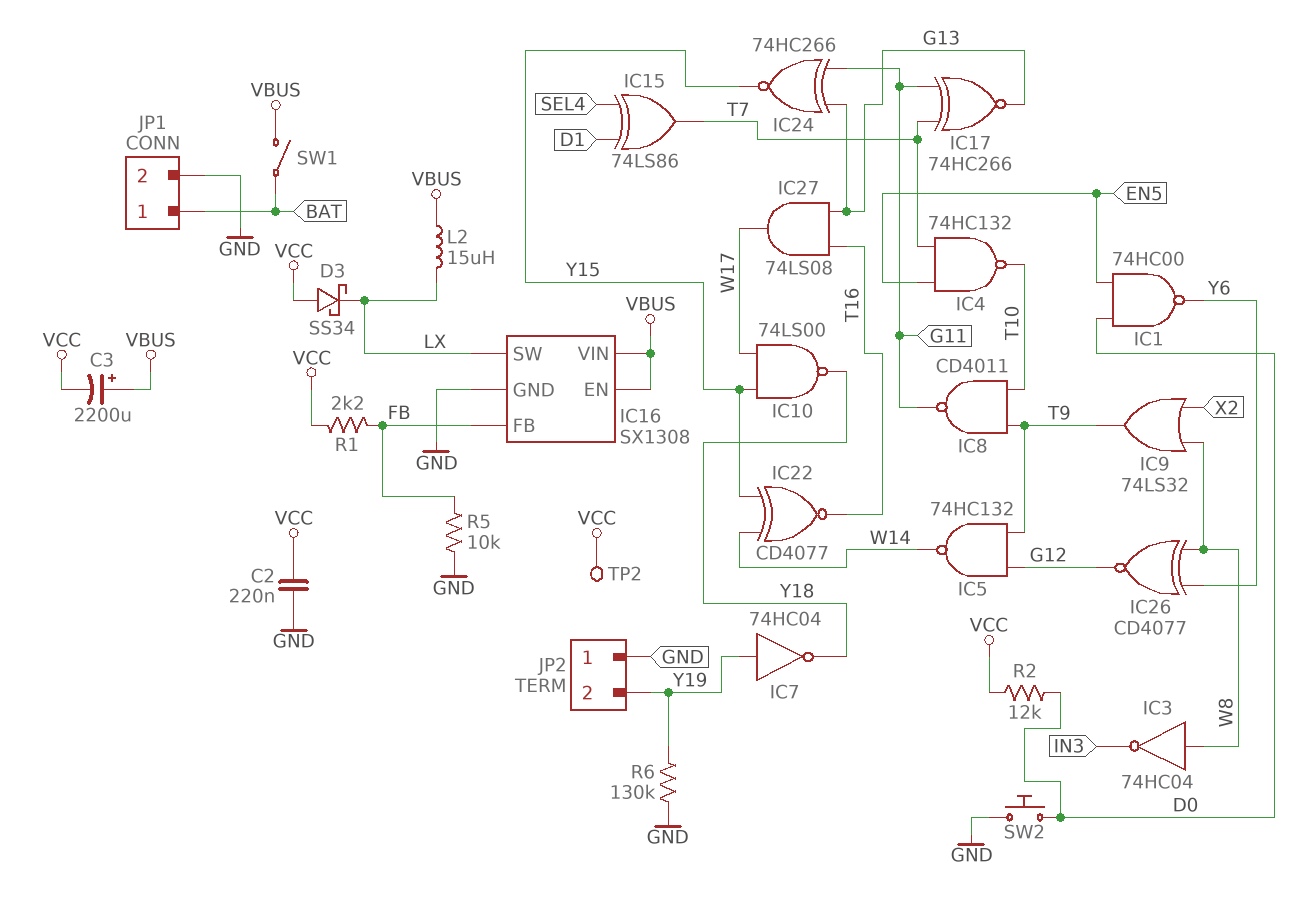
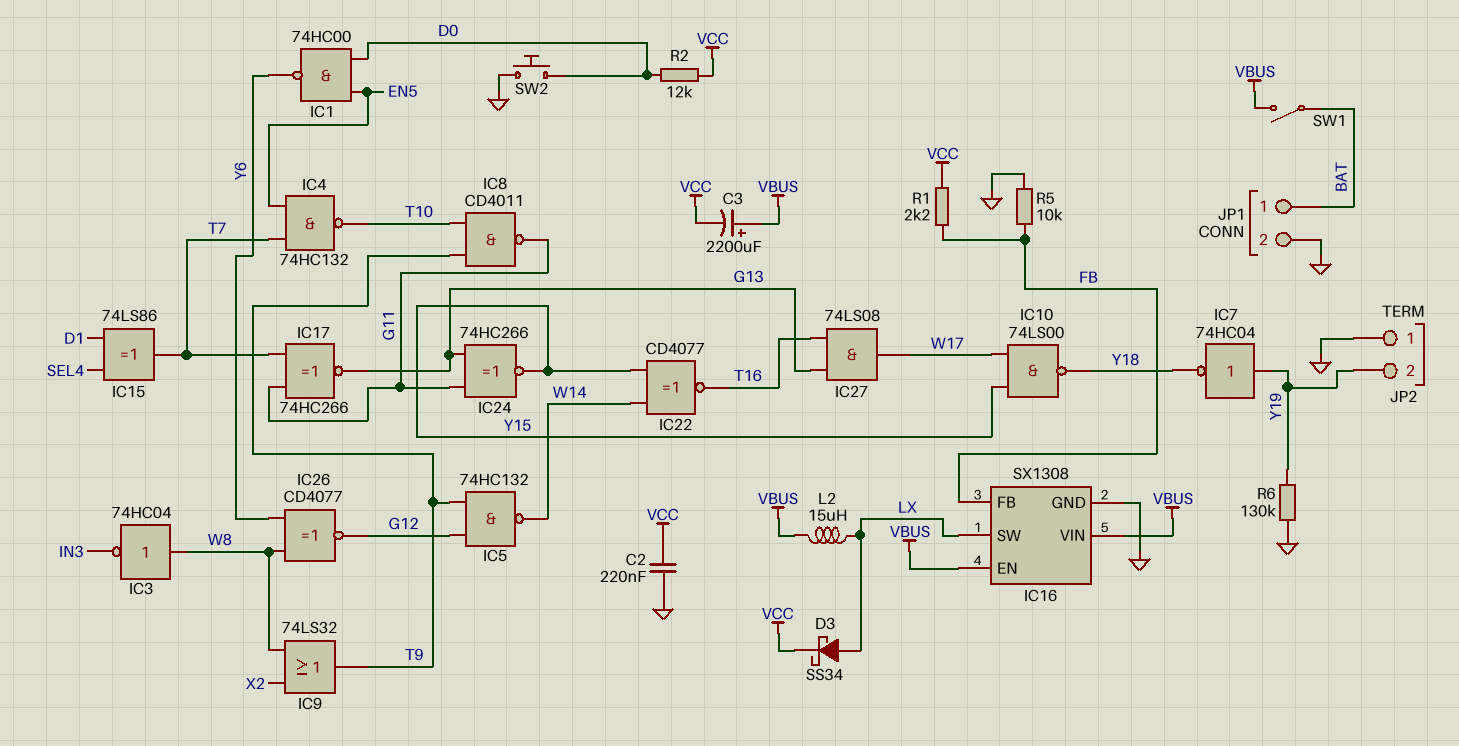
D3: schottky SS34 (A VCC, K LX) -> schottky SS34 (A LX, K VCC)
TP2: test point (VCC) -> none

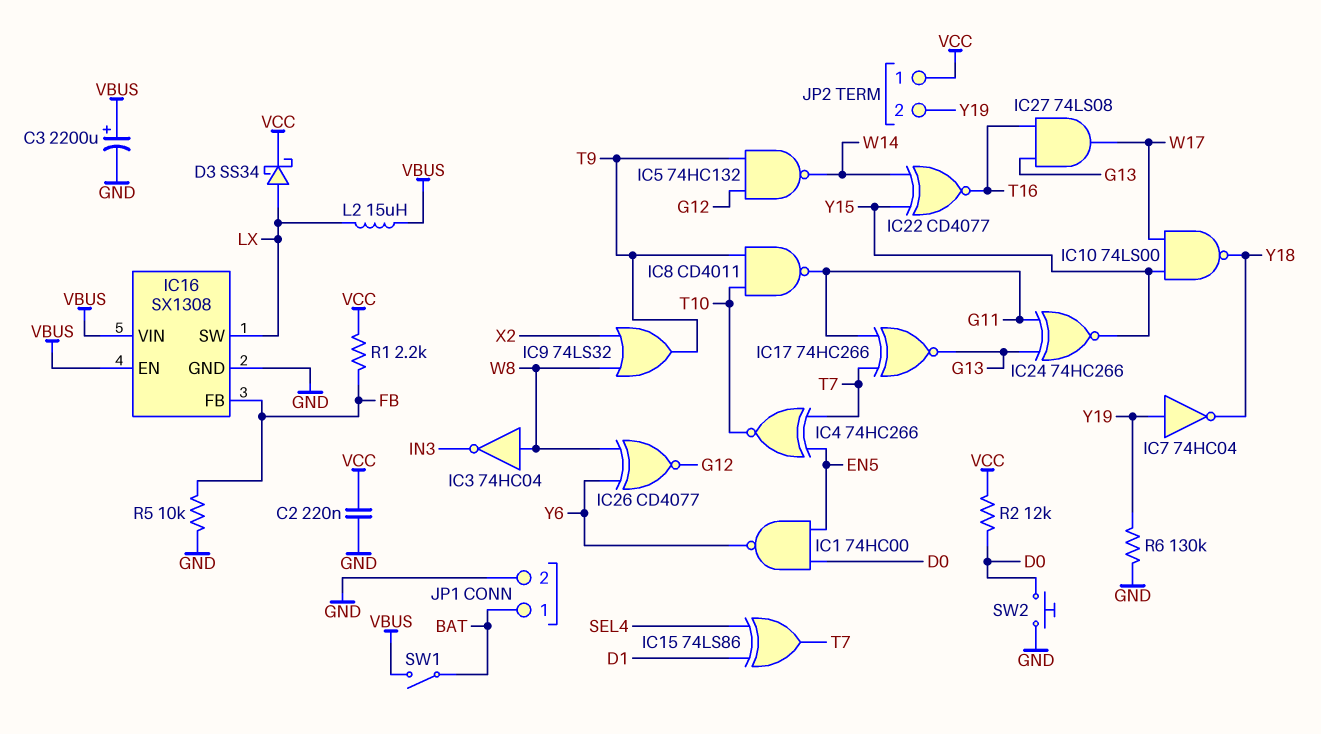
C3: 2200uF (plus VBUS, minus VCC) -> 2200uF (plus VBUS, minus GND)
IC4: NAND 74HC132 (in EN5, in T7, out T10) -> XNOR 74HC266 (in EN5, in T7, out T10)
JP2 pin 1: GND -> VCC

## Your instructions:
An exact copy of the line containing "IC4: NAND 74HC132" and all lines after it, through the last line of the entries, is the required answer.

## Response area:
IC4: NAND 74HC132 (in EN5, in T7, out T10) -> XNOR 74HC266 (in EN5, in T7, out T10)
JP2 pin 1: GND -> VCC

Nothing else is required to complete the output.